#### Task requirements:
Beginning at the line containing "BAT1: 7.4V (plus" in the material below and ending at the line containing "U6: 25LC640 -> W25Q128", return each line exactly and add nothing.

#### Input data:
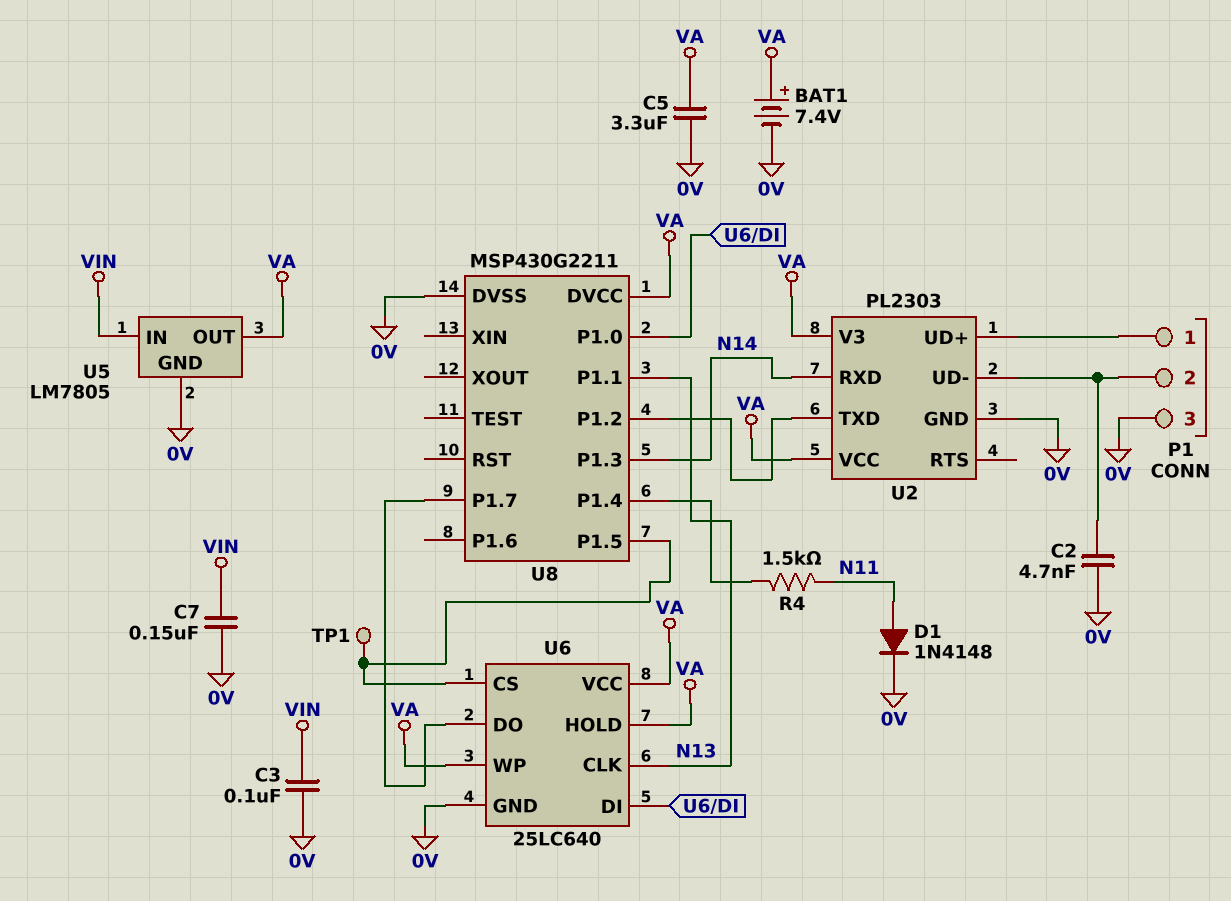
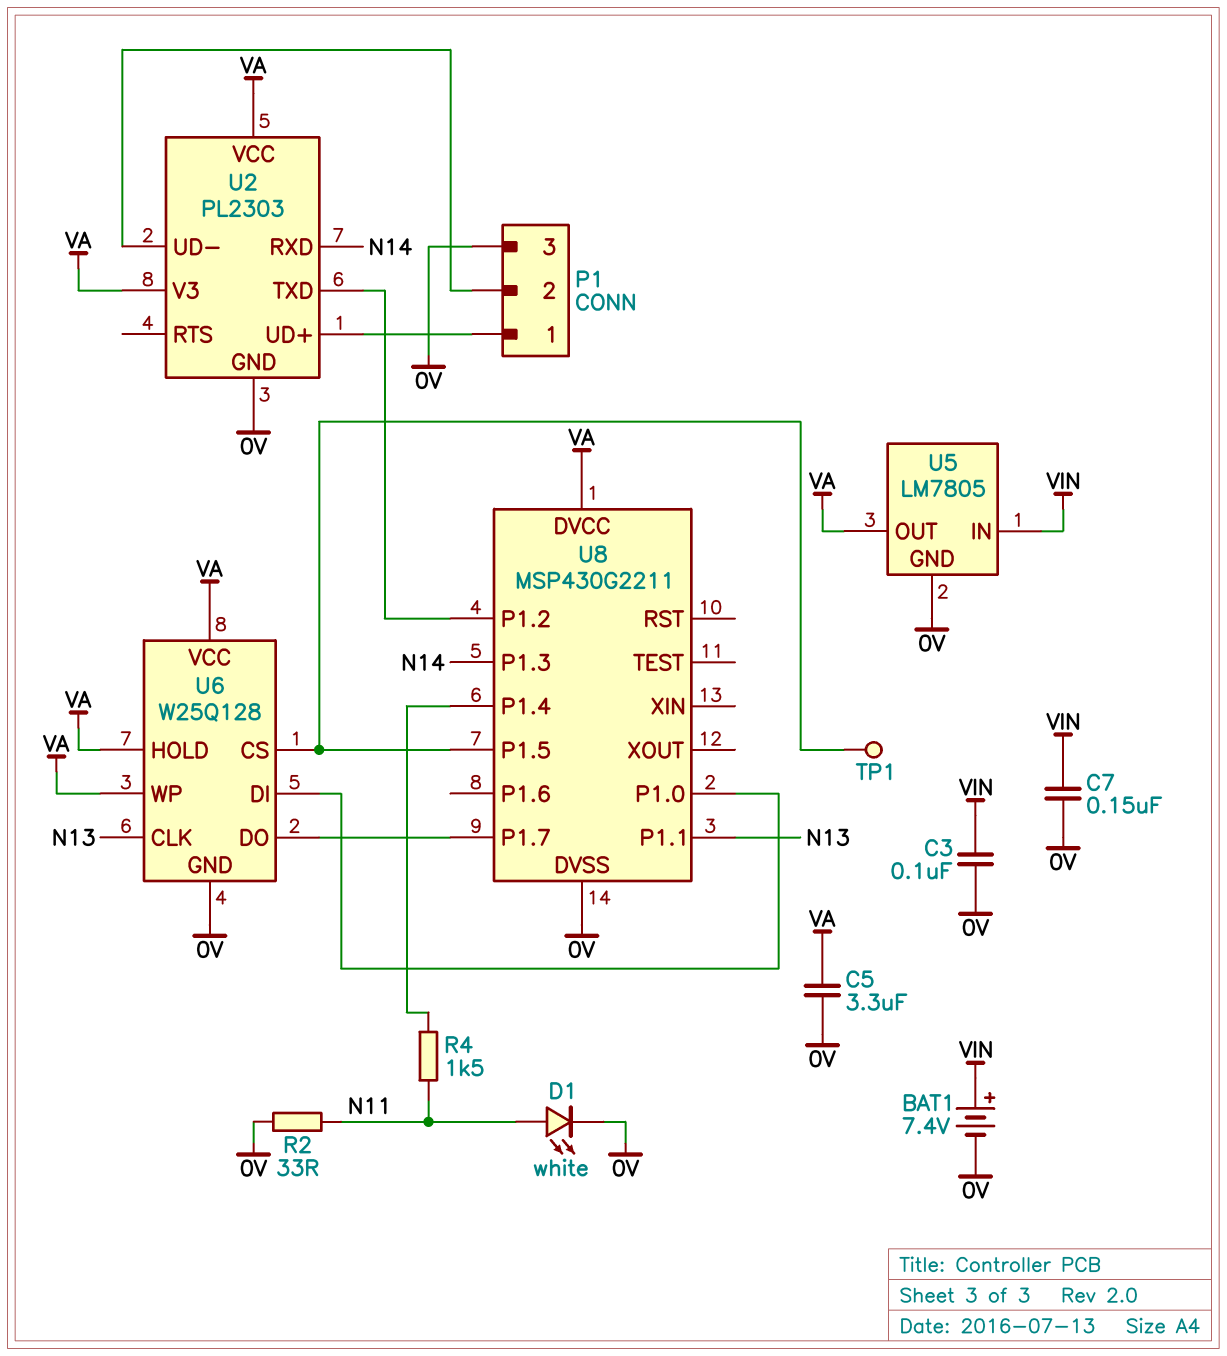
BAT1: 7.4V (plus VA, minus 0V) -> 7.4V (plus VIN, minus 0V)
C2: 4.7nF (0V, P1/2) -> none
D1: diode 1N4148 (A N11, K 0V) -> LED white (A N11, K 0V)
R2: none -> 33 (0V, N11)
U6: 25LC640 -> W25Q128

...

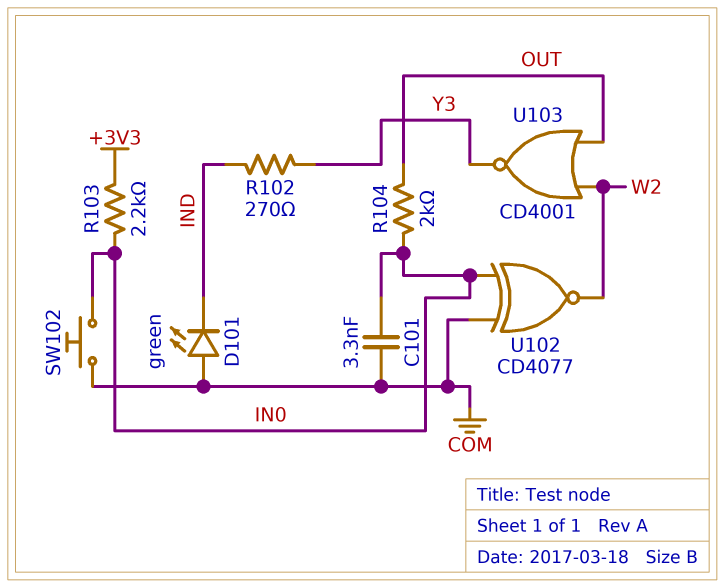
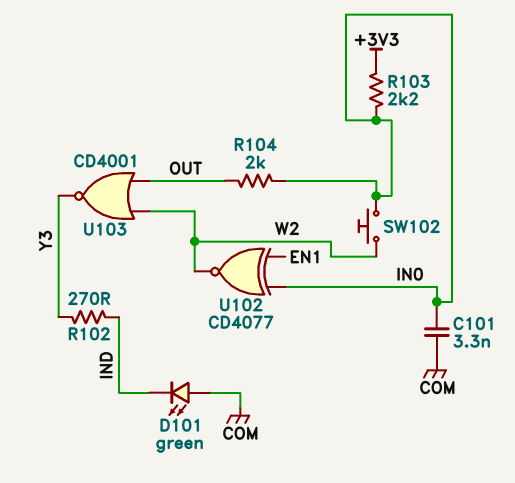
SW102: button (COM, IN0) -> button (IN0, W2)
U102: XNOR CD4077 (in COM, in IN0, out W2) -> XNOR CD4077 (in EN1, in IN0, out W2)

#### Written response:
BAT1: 7.4V (plus VA, minus 0V) -> 7.4V (plus VIN, minus 0V)
C2: 4.7nF (0V, P1/2) -> none
D1: diode 1N4148 (A N11, K 0V) -> LED white (A N11, K 0V)
R2: none -> 33 (0V, N11)
U6: 25LC640 -> W25Q128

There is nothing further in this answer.